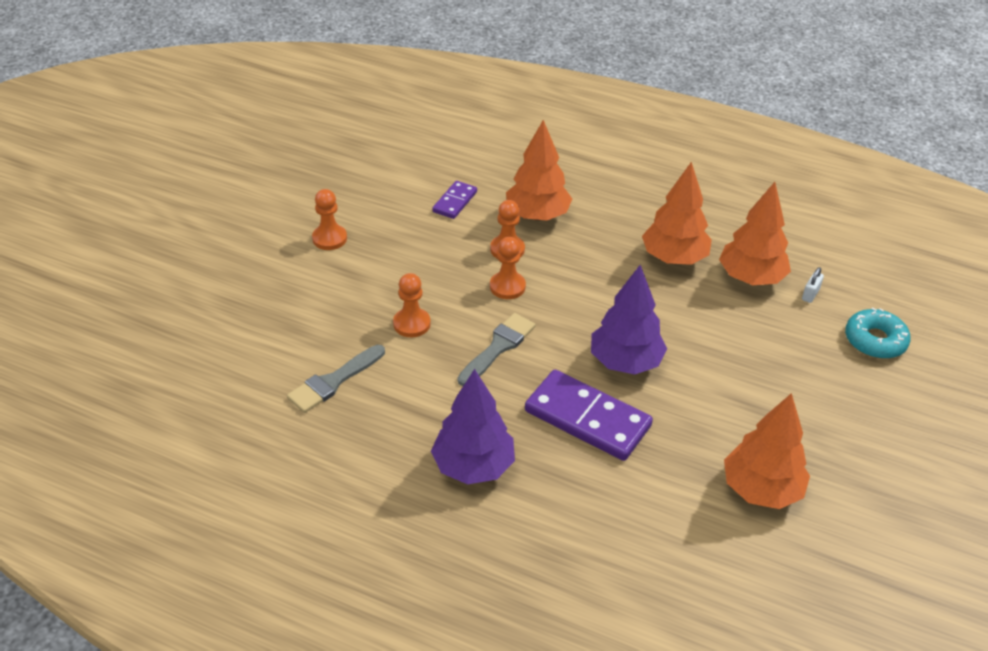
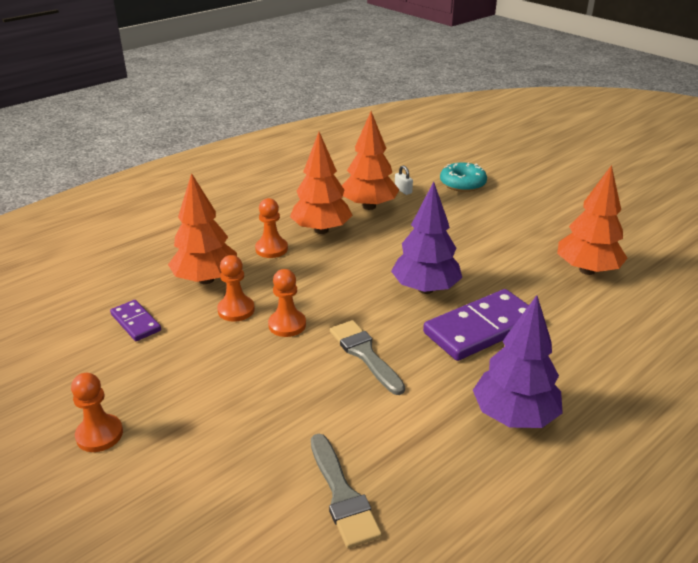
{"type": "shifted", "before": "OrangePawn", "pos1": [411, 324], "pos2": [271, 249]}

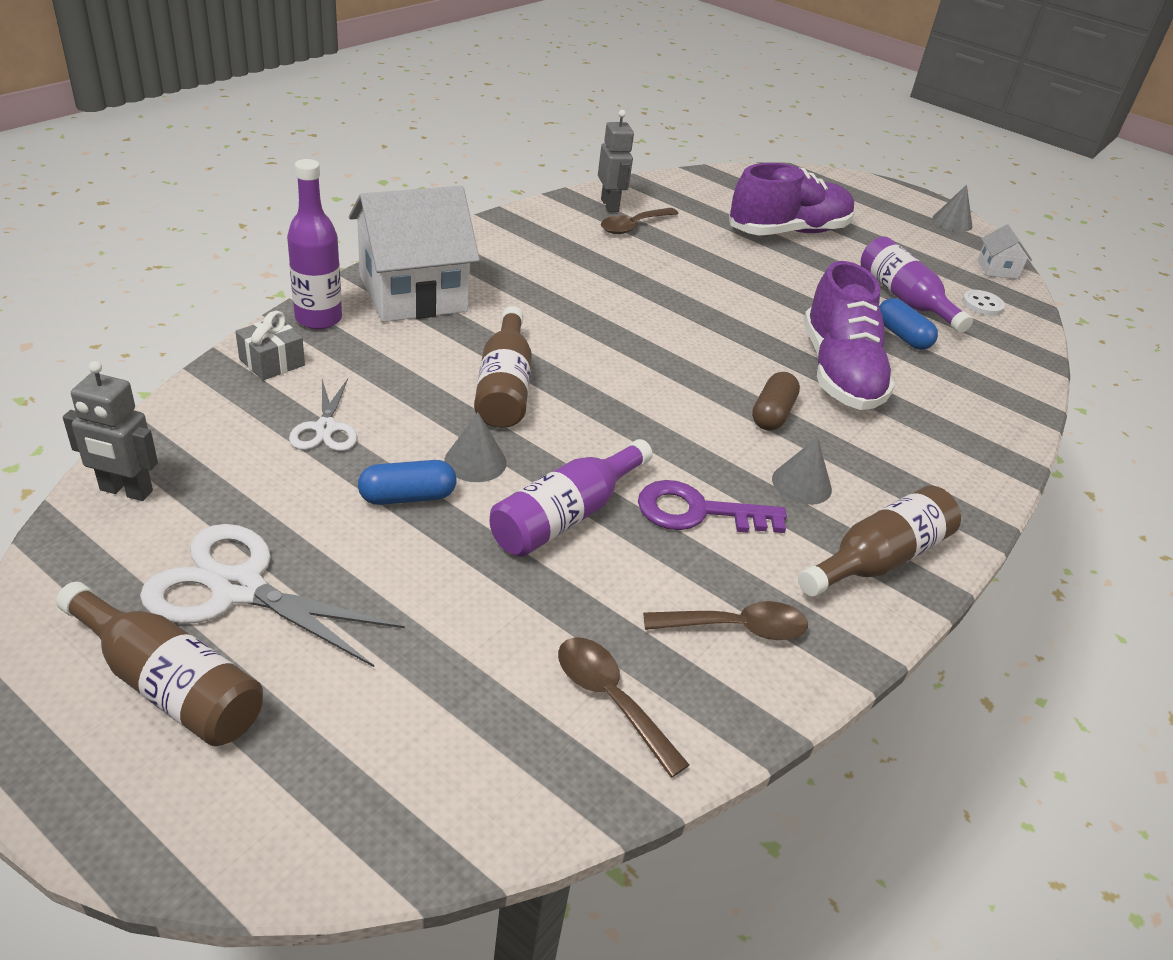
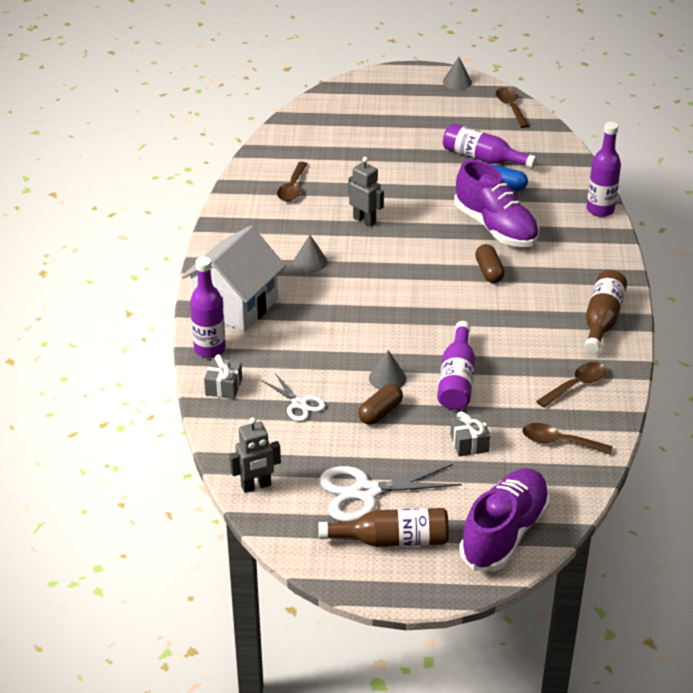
{"type": "gone", "before": "BrownBottle", "pos1": [504, 386]}
{"type": "gone", "before": "PurpleKey", "pos1": [698, 512]}
{"type": "gone", "before": "WhiteButton", "pos1": [982, 305]}
{"type": "new", "after": "GreyGift", "pos2": [469, 443]}
{"type": "new", "after": "PurpleBottle", "pos2": [600, 210]}
{"type": "shifted", "before": "GreyRobot", "pos1": [610, 205], "pos2": [364, 220]}
{"type": "shifted", "before": "PurpleShoe", "pos1": [788, 232], "pos2": [504, 533]}
{"type": "shifted", "before": "GreyCone", "pos1": [801, 484], "pos2": [310, 262]}
{"type": "swapped", "before": "WhiteHouse", "after": "BrownSpoon", "pos1": [997, 269], "pos2": [510, 107]}
{"type": "repainted", "before": "BlueCapsule", "after": "BrownCapsule", "pos1": [407, 497], "pos2": [380, 412]}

Task objective
Copy the listing exactly. No images belong in the copy.

Written answer
{"type": "shifted", "before": "OrangePawn", "pos1": [411, 324], "pos2": [271, 249]}

{"type": "gone", "before": "BrownBottle", "pos1": [504, 386]}
{"type": "gone", "before": "PurpleKey", "pos1": [698, 512]}
{"type": "gone", "before": "WhiteButton", "pos1": [982, 305]}
{"type": "new", "after": "GreyGift", "pos2": [469, 443]}
{"type": "new", "after": "PurpleBottle", "pos2": [600, 210]}
{"type": "shifted", "before": "GreyRobot", "pos1": [610, 205], "pos2": [364, 220]}
{"type": "shifted", "before": "PurpleShoe", "pos1": [788, 232], "pos2": [504, 533]}
{"type": "shifted", "before": "GreyCone", "pos1": [801, 484], "pos2": [310, 262]}
{"type": "swapped", "before": "WhiteHouse", "after": "BrownSpoon", "pos1": [997, 269], "pos2": [510, 107]}
{"type": "repainted", "before": "BlueCapsule", "after": "BrownCapsule", "pos1": [407, 497], "pos2": [380, 412]}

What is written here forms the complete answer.